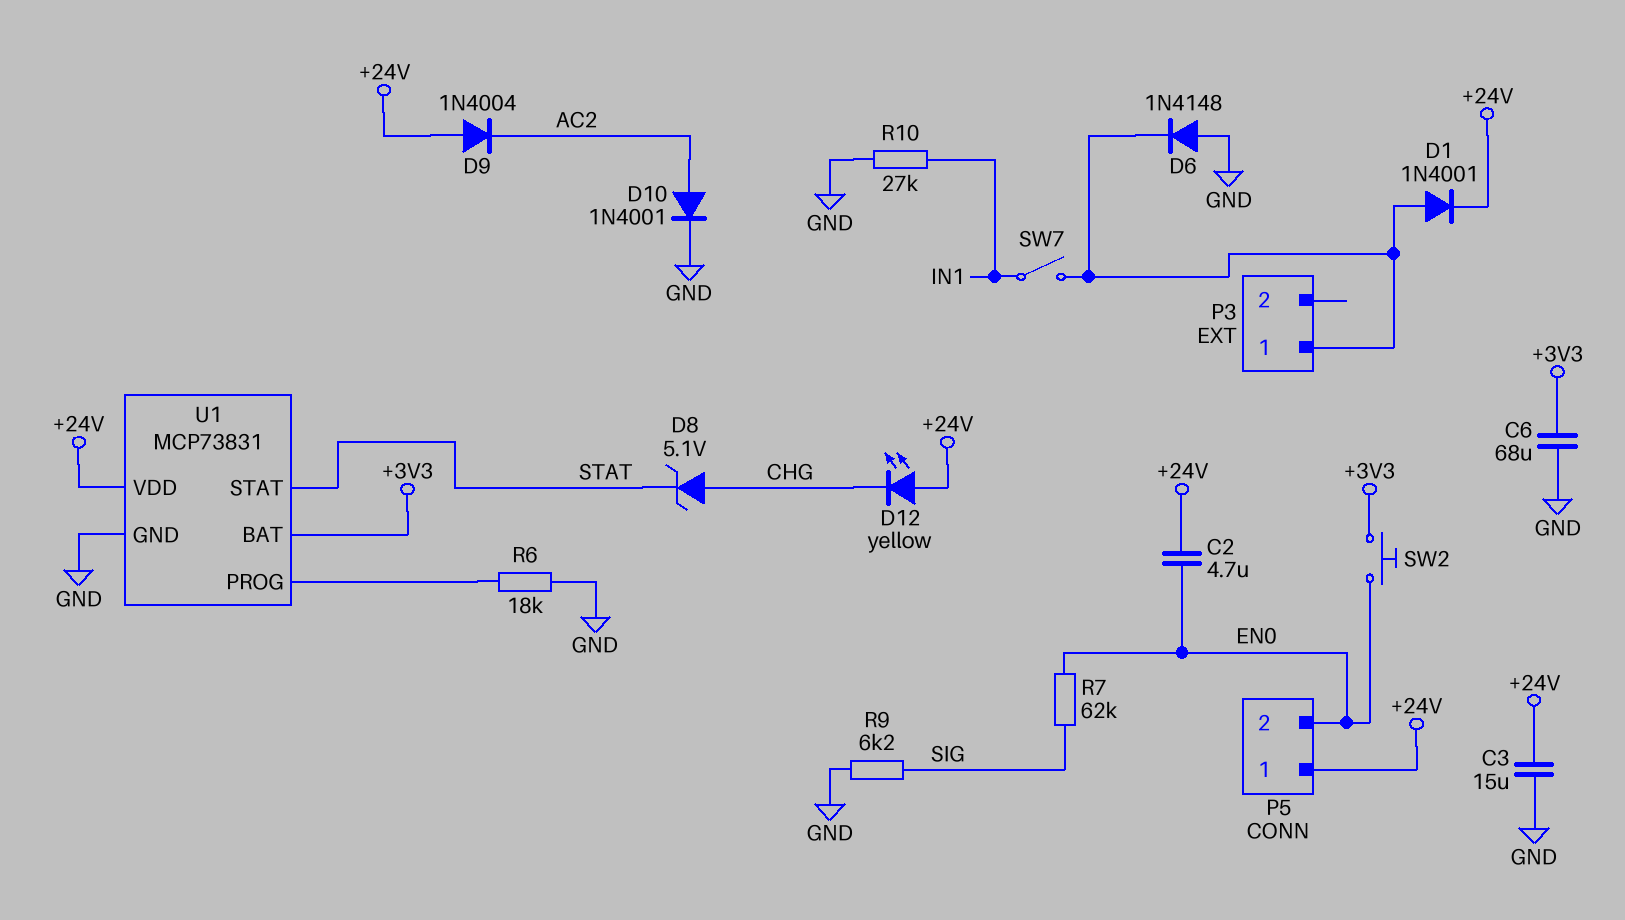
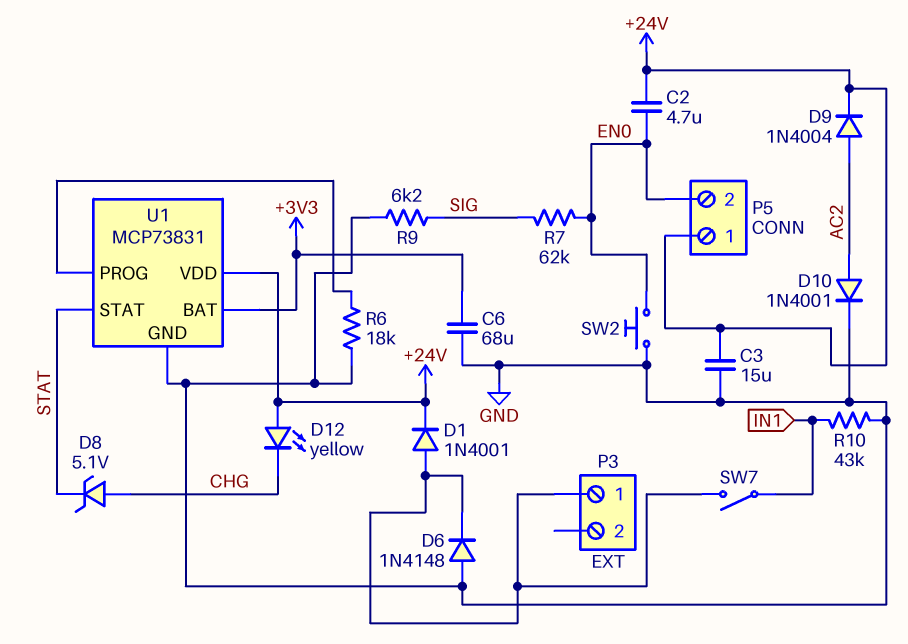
D9: diode 1N4004 (A +24V, K AC2) -> diode 1N4004 (A AC2, K +24V)
R10: 27k (GND, IN1) -> 43k (GND, IN1)
SW2: button (+3V3, EN0) -> button (EN0, GND)

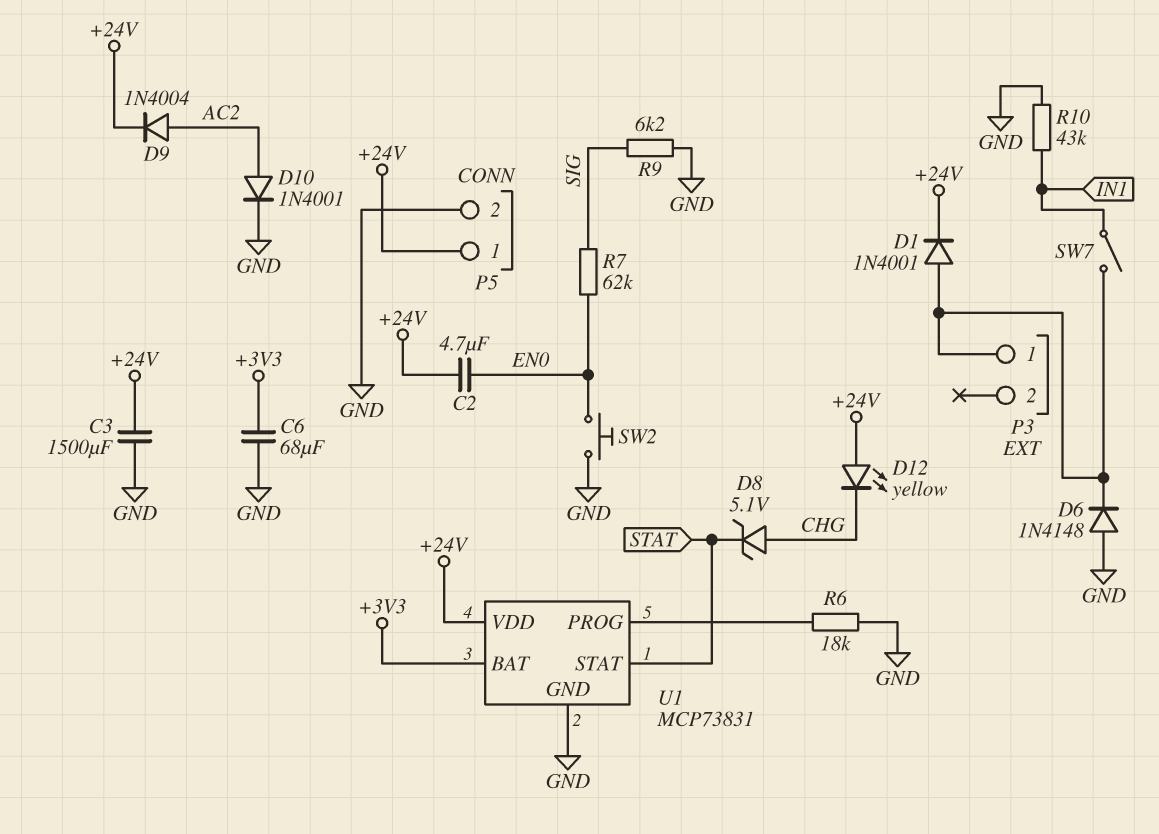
C3: 15uF (+24V, GND) -> 1500uF (+24V, GND)
P5 pin 2: EN0 -> GND

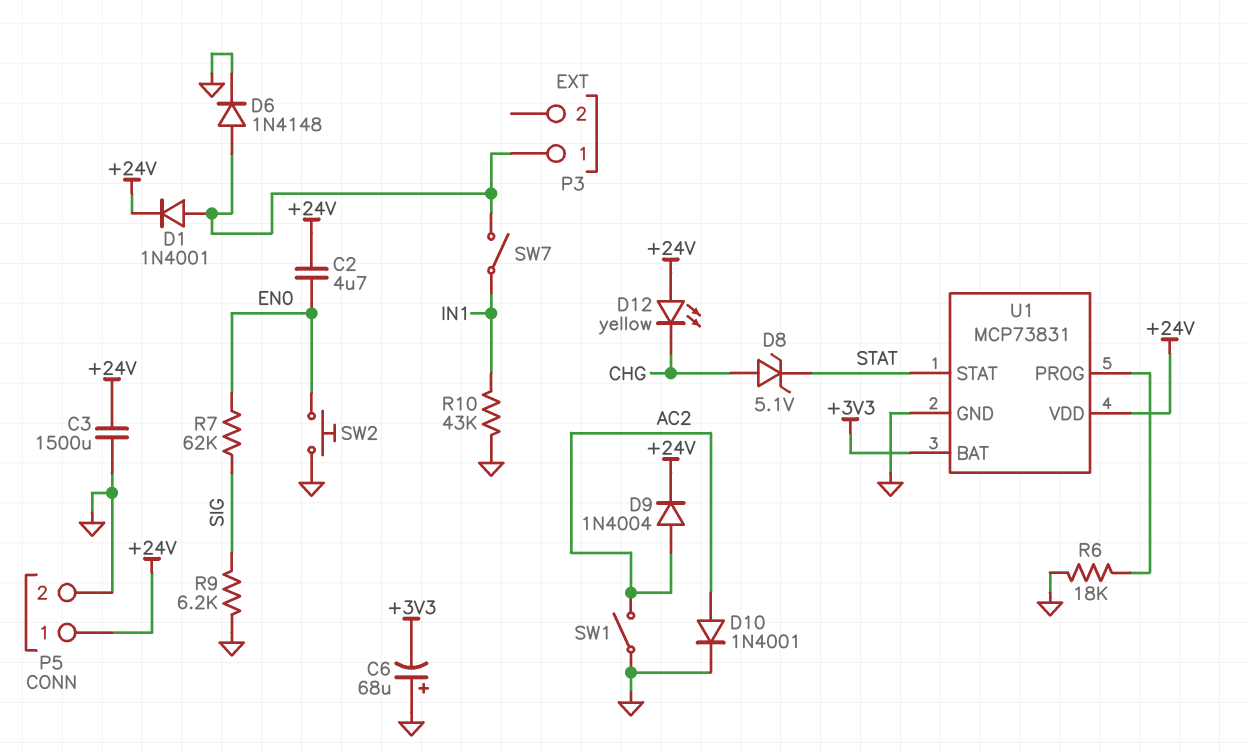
C6: 68uF (+3V3, GND) -> 68uF (plus GND, minus +3V3)
D6: diode 1N4148 (A GND, K P3/1) -> diode 1N4148 (A P3/1, K GND)
SW1: none -> switch (AC2, GND)

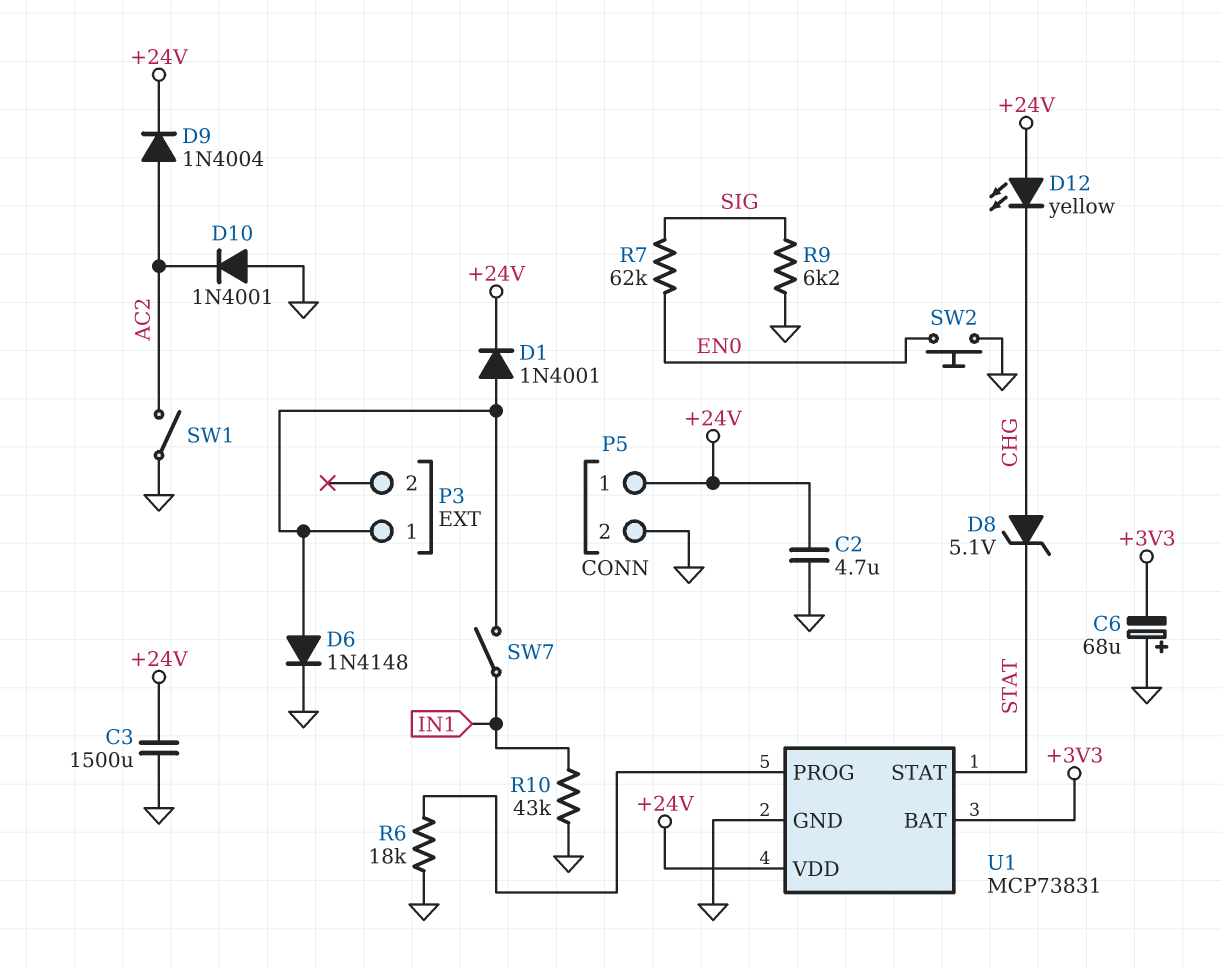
C2: 4.7uF (+24V, EN0) -> 4.7uF (+24V, GND)
D10: diode 1N4001 (A AC2, K GND) -> diode 1N4001 (A GND, K AC2)

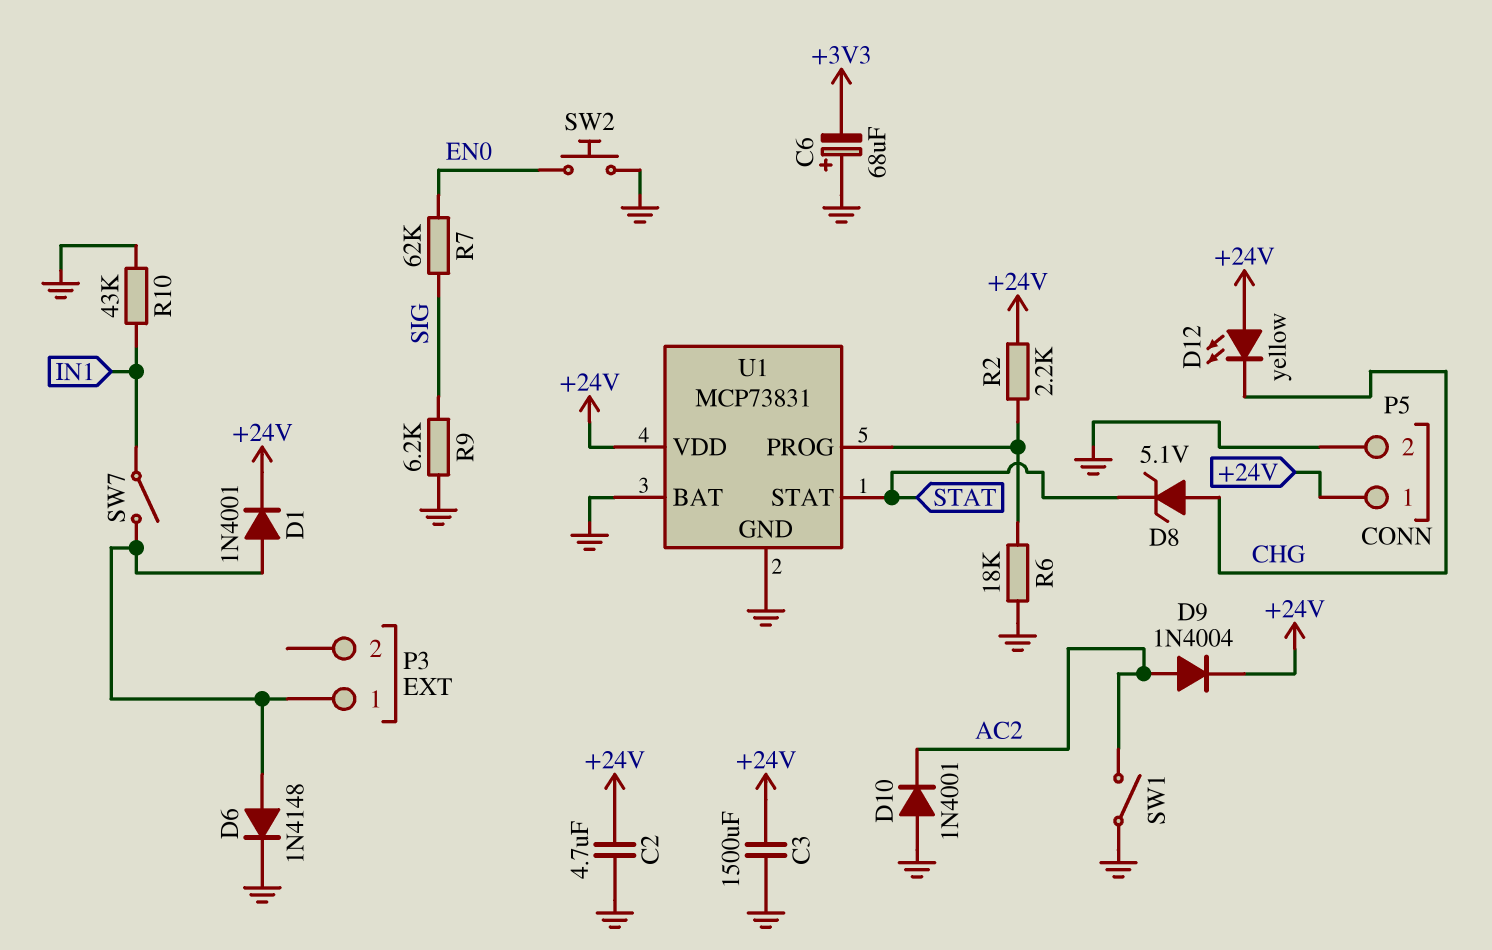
R2: none -> 2.2k (+24V, U1/PROG)
U1 pin BAT: +3V3 -> GND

Task goal: Your copy must begin at the line containing "D6: diode 1N4148" and end at the last line of the material above. Reproduce each line exactly, but not the pictures.

Solution to this exercise:
D6: diode 1N4148 (A GND, K P3/1) -> diode 1N4148 (A P3/1, K GND)
SW1: none -> switch (AC2, GND)

C2: 4.7uF (+24V, EN0) -> 4.7uF (+24V, GND)
D10: diode 1N4001 (A AC2, K GND) -> diode 1N4001 (A GND, K AC2)

R2: none -> 2.2k (+24V, U1/PROG)
U1 pin BAT: +3V3 -> GND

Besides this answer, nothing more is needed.